--- Start RECORDS PROVIDED ---
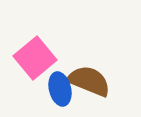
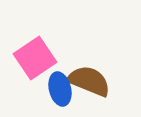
pink square: rotated 6 degrees clockwise
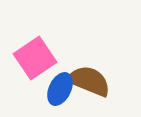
blue ellipse: rotated 40 degrees clockwise
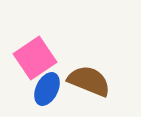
blue ellipse: moved 13 px left
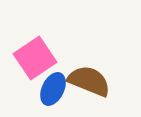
blue ellipse: moved 6 px right
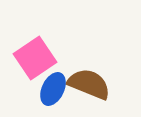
brown semicircle: moved 3 px down
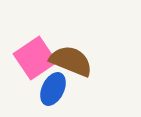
brown semicircle: moved 18 px left, 23 px up
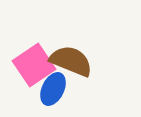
pink square: moved 1 px left, 7 px down
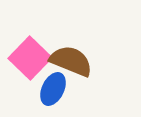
pink square: moved 4 px left, 7 px up; rotated 12 degrees counterclockwise
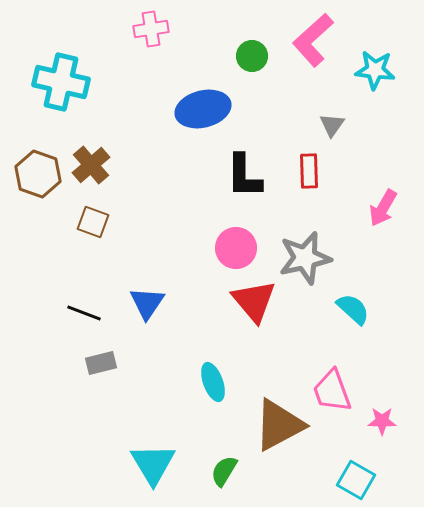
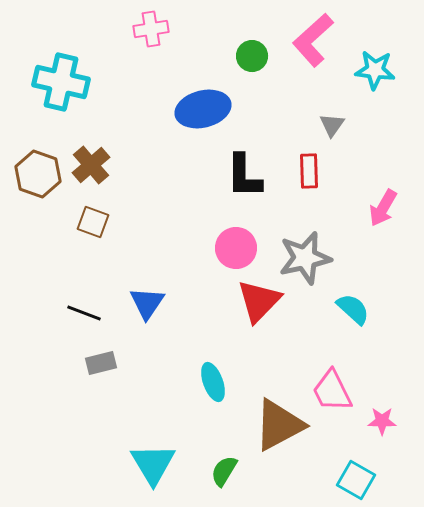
red triangle: moved 5 px right; rotated 24 degrees clockwise
pink trapezoid: rotated 6 degrees counterclockwise
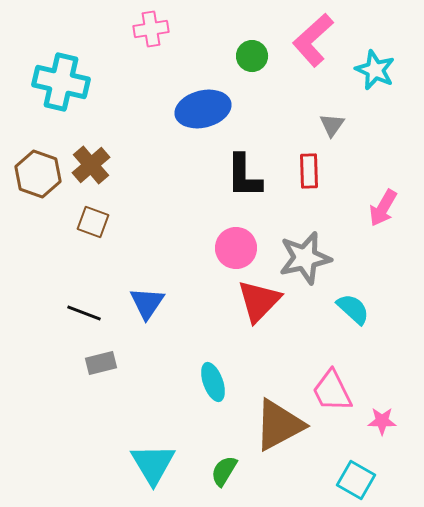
cyan star: rotated 18 degrees clockwise
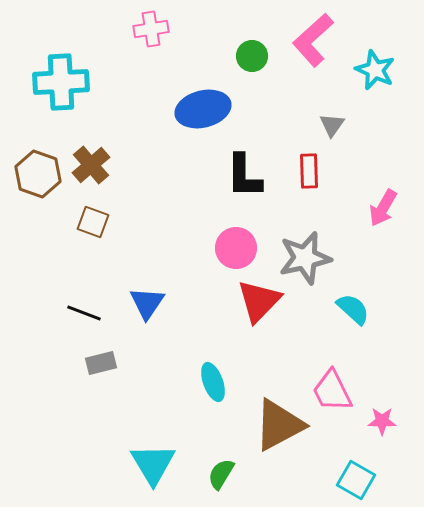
cyan cross: rotated 16 degrees counterclockwise
green semicircle: moved 3 px left, 3 px down
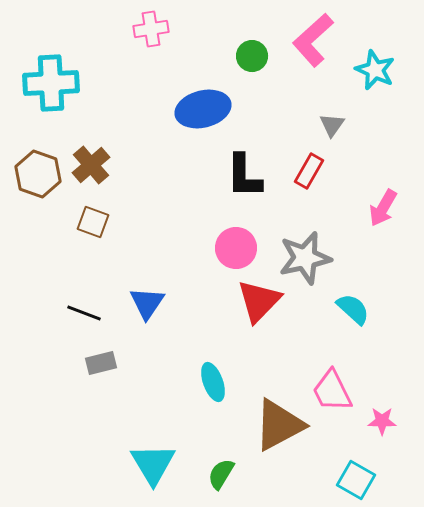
cyan cross: moved 10 px left, 1 px down
red rectangle: rotated 32 degrees clockwise
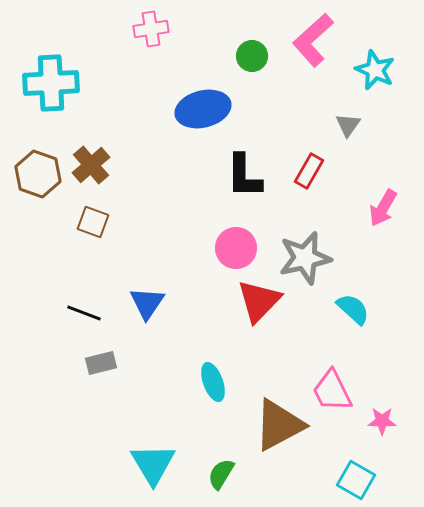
gray triangle: moved 16 px right
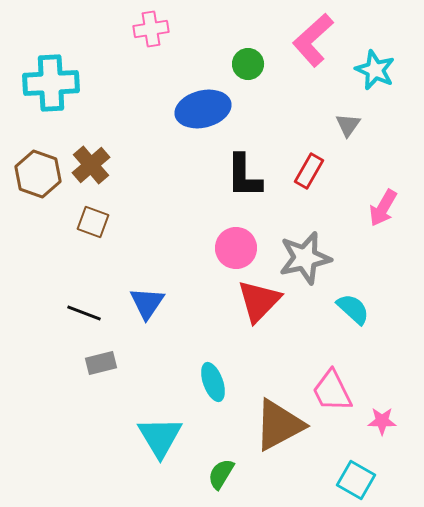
green circle: moved 4 px left, 8 px down
cyan triangle: moved 7 px right, 27 px up
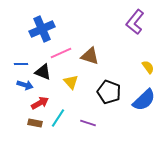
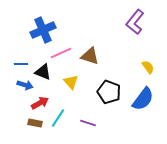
blue cross: moved 1 px right, 1 px down
blue semicircle: moved 1 px left, 1 px up; rotated 10 degrees counterclockwise
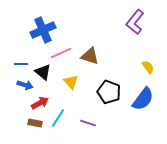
black triangle: rotated 18 degrees clockwise
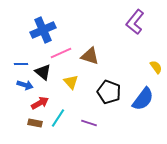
yellow semicircle: moved 8 px right
purple line: moved 1 px right
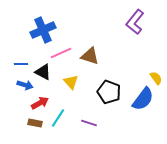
yellow semicircle: moved 11 px down
black triangle: rotated 12 degrees counterclockwise
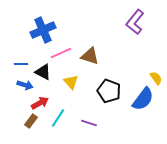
black pentagon: moved 1 px up
brown rectangle: moved 4 px left, 2 px up; rotated 64 degrees counterclockwise
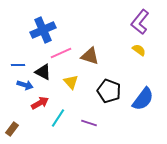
purple L-shape: moved 5 px right
blue line: moved 3 px left, 1 px down
yellow semicircle: moved 17 px left, 28 px up; rotated 16 degrees counterclockwise
brown rectangle: moved 19 px left, 8 px down
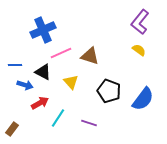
blue line: moved 3 px left
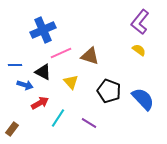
blue semicircle: rotated 80 degrees counterclockwise
purple line: rotated 14 degrees clockwise
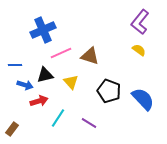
black triangle: moved 2 px right, 3 px down; rotated 42 degrees counterclockwise
red arrow: moved 1 px left, 2 px up; rotated 12 degrees clockwise
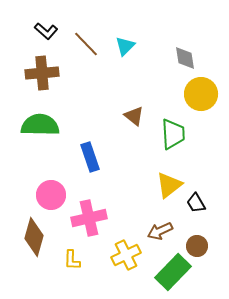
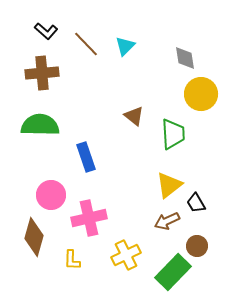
blue rectangle: moved 4 px left
brown arrow: moved 7 px right, 10 px up
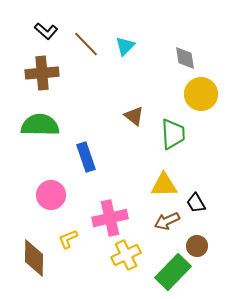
yellow triangle: moved 5 px left; rotated 36 degrees clockwise
pink cross: moved 21 px right
brown diamond: moved 21 px down; rotated 15 degrees counterclockwise
yellow L-shape: moved 4 px left, 21 px up; rotated 65 degrees clockwise
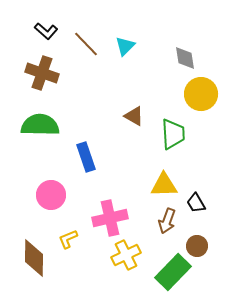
brown cross: rotated 24 degrees clockwise
brown triangle: rotated 10 degrees counterclockwise
brown arrow: rotated 45 degrees counterclockwise
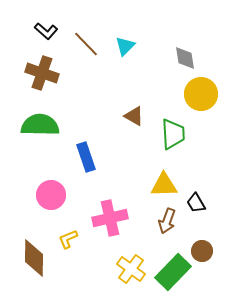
brown circle: moved 5 px right, 5 px down
yellow cross: moved 5 px right, 14 px down; rotated 28 degrees counterclockwise
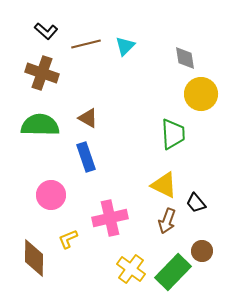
brown line: rotated 60 degrees counterclockwise
brown triangle: moved 46 px left, 2 px down
yellow triangle: rotated 28 degrees clockwise
black trapezoid: rotated 10 degrees counterclockwise
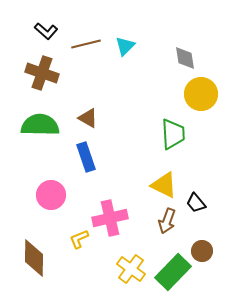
yellow L-shape: moved 11 px right
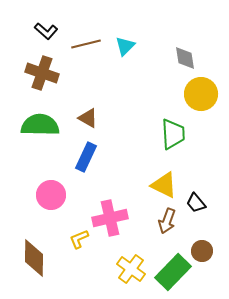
blue rectangle: rotated 44 degrees clockwise
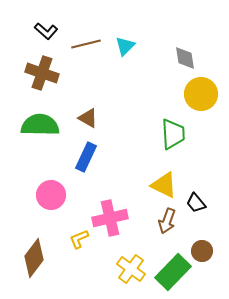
brown diamond: rotated 36 degrees clockwise
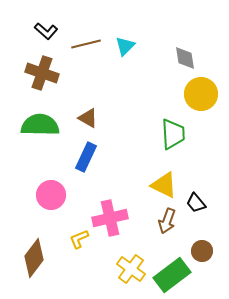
green rectangle: moved 1 px left, 3 px down; rotated 9 degrees clockwise
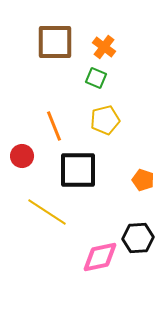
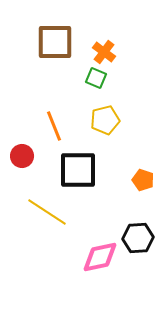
orange cross: moved 5 px down
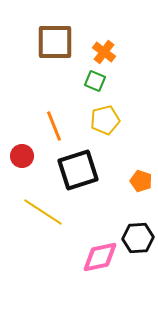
green square: moved 1 px left, 3 px down
black square: rotated 18 degrees counterclockwise
orange pentagon: moved 2 px left, 1 px down
yellow line: moved 4 px left
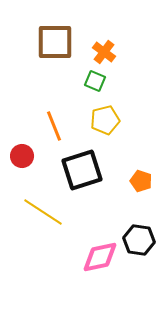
black square: moved 4 px right
black hexagon: moved 1 px right, 2 px down; rotated 12 degrees clockwise
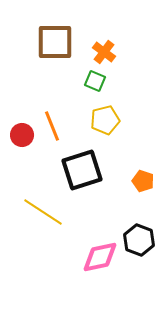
orange line: moved 2 px left
red circle: moved 21 px up
orange pentagon: moved 2 px right
black hexagon: rotated 12 degrees clockwise
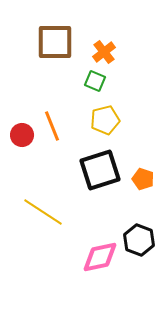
orange cross: rotated 15 degrees clockwise
black square: moved 18 px right
orange pentagon: moved 2 px up
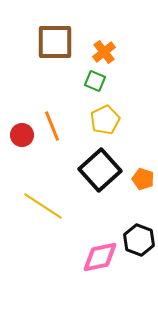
yellow pentagon: rotated 12 degrees counterclockwise
black square: rotated 24 degrees counterclockwise
yellow line: moved 6 px up
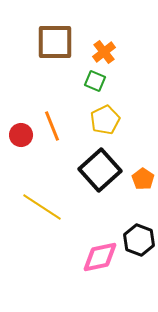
red circle: moved 1 px left
orange pentagon: rotated 15 degrees clockwise
yellow line: moved 1 px left, 1 px down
--- End RECORDS PROVIDED ---
> EXERCISE AIM: Please turn the lines from the items, starting at the one containing "green circle: moved 4 px left, 8 px down" and ending at the one containing "brown rectangle: moved 4", into a JSON list of strings with one string per line and blank lines left out. Leave the pictures out of the answer.

> PROBLEM SOLUTION:
[
  "green circle: moved 4 px left, 8 px down",
  "cyan triangle: moved 7 px right, 27 px up",
  "blue cross: moved 1 px right, 1 px down",
  "blue semicircle: moved 1 px left, 1 px up; rotated 10 degrees counterclockwise",
  "black triangle: rotated 18 degrees clockwise",
  "yellow semicircle: moved 8 px right",
  "purple line: moved 1 px right",
  "yellow semicircle: moved 11 px down",
  "black triangle: rotated 12 degrees counterclockwise",
  "black pentagon: moved 1 px up",
  "brown rectangle: moved 4 px left, 2 px up; rotated 64 degrees counterclockwise"
]